* _What the exercise asks_:
Rewrite all the records below, putting "midpoint" in place of "center point" wherever it appears and leaving everything else unchanged.

* _Stored rows_:

══════════════════════════════

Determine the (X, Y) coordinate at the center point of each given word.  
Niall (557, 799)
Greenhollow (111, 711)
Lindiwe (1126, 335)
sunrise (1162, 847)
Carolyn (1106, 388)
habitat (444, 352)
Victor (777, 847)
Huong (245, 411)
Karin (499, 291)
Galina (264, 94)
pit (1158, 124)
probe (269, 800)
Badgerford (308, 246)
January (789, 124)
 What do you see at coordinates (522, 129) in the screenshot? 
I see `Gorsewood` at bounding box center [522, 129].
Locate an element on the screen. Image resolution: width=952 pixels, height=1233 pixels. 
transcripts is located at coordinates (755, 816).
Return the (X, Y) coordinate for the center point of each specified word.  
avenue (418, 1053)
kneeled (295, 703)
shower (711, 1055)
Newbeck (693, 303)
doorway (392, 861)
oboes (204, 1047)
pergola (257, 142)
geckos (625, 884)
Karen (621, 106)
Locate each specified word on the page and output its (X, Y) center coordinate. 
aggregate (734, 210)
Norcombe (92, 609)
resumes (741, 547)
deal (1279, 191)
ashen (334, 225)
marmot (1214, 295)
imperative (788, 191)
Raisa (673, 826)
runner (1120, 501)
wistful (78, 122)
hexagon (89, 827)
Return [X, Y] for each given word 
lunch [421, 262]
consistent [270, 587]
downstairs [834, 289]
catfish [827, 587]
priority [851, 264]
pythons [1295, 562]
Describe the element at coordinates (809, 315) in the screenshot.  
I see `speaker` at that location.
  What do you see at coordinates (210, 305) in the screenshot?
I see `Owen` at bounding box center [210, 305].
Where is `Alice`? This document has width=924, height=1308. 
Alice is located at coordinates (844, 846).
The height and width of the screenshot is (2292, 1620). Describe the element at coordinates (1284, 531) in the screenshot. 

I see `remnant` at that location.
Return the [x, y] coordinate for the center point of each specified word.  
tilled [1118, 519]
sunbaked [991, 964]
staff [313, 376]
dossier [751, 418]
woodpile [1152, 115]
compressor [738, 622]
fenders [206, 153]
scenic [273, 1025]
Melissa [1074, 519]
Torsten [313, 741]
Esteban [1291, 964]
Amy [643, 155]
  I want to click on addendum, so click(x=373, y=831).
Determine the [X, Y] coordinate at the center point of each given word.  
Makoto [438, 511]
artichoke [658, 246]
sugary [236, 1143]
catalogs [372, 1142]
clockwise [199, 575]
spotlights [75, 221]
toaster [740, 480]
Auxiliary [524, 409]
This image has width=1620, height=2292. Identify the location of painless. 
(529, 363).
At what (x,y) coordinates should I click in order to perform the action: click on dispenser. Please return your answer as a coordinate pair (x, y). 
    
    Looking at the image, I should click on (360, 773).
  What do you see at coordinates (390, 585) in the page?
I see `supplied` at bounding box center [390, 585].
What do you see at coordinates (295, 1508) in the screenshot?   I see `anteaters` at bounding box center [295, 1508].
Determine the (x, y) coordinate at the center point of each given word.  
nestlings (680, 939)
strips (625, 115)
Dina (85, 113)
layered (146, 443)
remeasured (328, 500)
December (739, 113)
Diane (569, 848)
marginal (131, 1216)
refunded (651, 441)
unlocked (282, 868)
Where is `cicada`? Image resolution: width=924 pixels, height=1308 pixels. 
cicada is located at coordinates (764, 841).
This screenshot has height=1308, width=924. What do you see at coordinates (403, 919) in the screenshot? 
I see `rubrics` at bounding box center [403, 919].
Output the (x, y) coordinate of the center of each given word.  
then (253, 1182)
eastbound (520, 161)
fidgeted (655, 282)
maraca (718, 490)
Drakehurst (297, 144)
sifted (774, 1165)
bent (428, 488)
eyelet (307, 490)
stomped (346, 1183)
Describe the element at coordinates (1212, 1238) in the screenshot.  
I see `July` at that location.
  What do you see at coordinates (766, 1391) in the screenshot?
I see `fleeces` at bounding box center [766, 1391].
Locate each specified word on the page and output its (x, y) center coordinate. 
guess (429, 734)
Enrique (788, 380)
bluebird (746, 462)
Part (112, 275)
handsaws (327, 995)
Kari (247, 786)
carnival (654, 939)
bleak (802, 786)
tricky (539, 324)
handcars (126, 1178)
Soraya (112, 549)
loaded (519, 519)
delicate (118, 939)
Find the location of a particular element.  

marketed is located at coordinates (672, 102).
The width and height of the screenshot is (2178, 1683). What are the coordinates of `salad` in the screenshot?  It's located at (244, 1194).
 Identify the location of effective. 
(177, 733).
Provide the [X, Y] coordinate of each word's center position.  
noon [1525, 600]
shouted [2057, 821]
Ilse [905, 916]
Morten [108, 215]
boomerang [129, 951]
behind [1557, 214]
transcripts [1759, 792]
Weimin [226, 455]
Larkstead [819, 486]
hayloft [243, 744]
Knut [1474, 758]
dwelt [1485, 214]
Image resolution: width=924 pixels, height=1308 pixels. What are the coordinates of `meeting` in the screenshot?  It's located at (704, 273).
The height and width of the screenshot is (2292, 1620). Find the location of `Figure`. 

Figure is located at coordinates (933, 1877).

══════════════════════════════

* _Result of this exercise_:
Determine the (X, Y) coordinate at the midpoint of each given word.  
Niall (557, 799)
Greenhollow (111, 711)
Lindiwe (1126, 335)
sunrise (1162, 847)
Carolyn (1106, 388)
habitat (444, 352)
Victor (777, 847)
Huong (245, 411)
Karin (499, 291)
Galina (264, 94)
pit (1158, 124)
probe (269, 800)
Badgerford (308, 246)
January (789, 124)
 What do you see at coordinates (522, 129) in the screenshot? 
I see `Gorsewood` at bounding box center [522, 129].
Locate an element on the screen. Image resolution: width=952 pixels, height=1233 pixels. 
transcripts is located at coordinates (755, 816).
Return the (X, Y) coordinate for the midpoint of each specified word.  
avenue (418, 1053)
kneeled (295, 703)
shower (711, 1055)
Newbeck (693, 303)
doorway (392, 861)
oboes (204, 1047)
pergola (257, 142)
geckos (625, 884)
Karen (621, 106)
Locate each specified word on the page and output its (X, Y) center coordinate. 
aggregate (734, 210)
Norcombe (92, 609)
resumes (741, 547)
deal (1279, 191)
ashen (334, 225)
marmot (1214, 295)
imperative (788, 191)
Raisa (673, 826)
runner (1120, 501)
wistful (78, 122)
hexagon (89, 827)
Return [X, Y] for each given word 
lunch [421, 262]
consistent [270, 587]
downstairs [834, 289]
catfish [827, 587]
priority [851, 264]
pythons [1295, 562]
Describe the element at coordinates (809, 315) in the screenshot.  
I see `speaker` at that location.
  What do you see at coordinates (210, 305) in the screenshot?
I see `Owen` at bounding box center [210, 305].
Where is `Alice`? This document has width=924, height=1308. 
Alice is located at coordinates (844, 846).
The height and width of the screenshot is (2292, 1620). Describe the element at coordinates (1284, 531) in the screenshot. 

I see `remnant` at that location.
Return the [x, y] coordinate for the midpoint of each specified word.  
tilled [1118, 519]
sunbaked [991, 964]
staff [313, 376]
dossier [751, 418]
woodpile [1152, 115]
compressor [738, 622]
fenders [206, 153]
scenic [273, 1025]
Melissa [1074, 519]
Torsten [313, 741]
Esteban [1291, 964]
Amy [643, 155]
  I want to click on addendum, so click(x=373, y=831).
Determine the [X, Y] coordinate at the midpoint of each given word.  
Makoto [438, 511]
artichoke [658, 246]
sugary [236, 1143]
catalogs [372, 1142]
clockwise [199, 575]
spotlights [75, 221]
toaster [740, 480]
Auxiliary [524, 409]
This image has width=1620, height=2292. Identify the location of painless. 
(529, 363).
At what (x,y) coordinates should I click in order to perform the action: click on dispenser. Please return your answer as a coordinate pair (x, y). 
    
    Looking at the image, I should click on (360, 773).
  What do you see at coordinates (390, 585) in the page?
I see `supplied` at bounding box center [390, 585].
What do you see at coordinates (295, 1508) in the screenshot?   I see `anteaters` at bounding box center [295, 1508].
Determine the (x, y) coordinate at the midpoint of each given word.  
nestlings (680, 939)
strips (625, 115)
Dina (85, 113)
layered (146, 443)
remeasured (328, 500)
December (739, 113)
Diane (569, 848)
marginal (131, 1216)
refunded (651, 441)
unlocked (282, 868)
Where is `cicada`? Image resolution: width=924 pixels, height=1308 pixels. 
cicada is located at coordinates (764, 841).
This screenshot has height=1308, width=924. What do you see at coordinates (403, 919) in the screenshot? 
I see `rubrics` at bounding box center [403, 919].
Output the (x, y) coordinate of the center of each given word.  
then (253, 1182)
eastbound (520, 161)
fidgeted (655, 282)
maraca (718, 490)
Drakehurst (297, 144)
sifted (774, 1165)
bent (428, 488)
eyelet (307, 490)
stomped (346, 1183)
Describe the element at coordinates (1212, 1238) in the screenshot.  
I see `July` at that location.
  What do you see at coordinates (766, 1391) in the screenshot?
I see `fleeces` at bounding box center [766, 1391].
Locate each specified word on the page and output its (x, y) center coordinate. 
guess (429, 734)
Enrique (788, 380)
bluebird (746, 462)
Part (112, 275)
handsaws (327, 995)
Kari (247, 786)
carnival (654, 939)
bleak (802, 786)
tricky (539, 324)
handcars (126, 1178)
Soraya (112, 549)
loaded (519, 519)
delicate (118, 939)
Find the location of a particular element.  

marketed is located at coordinates (672, 102).
The width and height of the screenshot is (2178, 1683). What are the coordinates of `salad` in the screenshot?  It's located at (244, 1194).
 Identify the location of effective. 
(177, 733).
Provide the [X, Y] coordinate of each word's center position.  
noon [1525, 600]
shouted [2057, 821]
Ilse [905, 916]
Morten [108, 215]
boomerang [129, 951]
behind [1557, 214]
transcripts [1759, 792]
Weimin [226, 455]
Larkstead [819, 486]
hayloft [243, 744]
Knut [1474, 758]
dwelt [1485, 214]
Image resolution: width=924 pixels, height=1308 pixels. What are the coordinates of `meeting` in the screenshot?  It's located at (704, 273).
The height and width of the screenshot is (2292, 1620). Find the location of `Figure`. 

Figure is located at coordinates (933, 1877).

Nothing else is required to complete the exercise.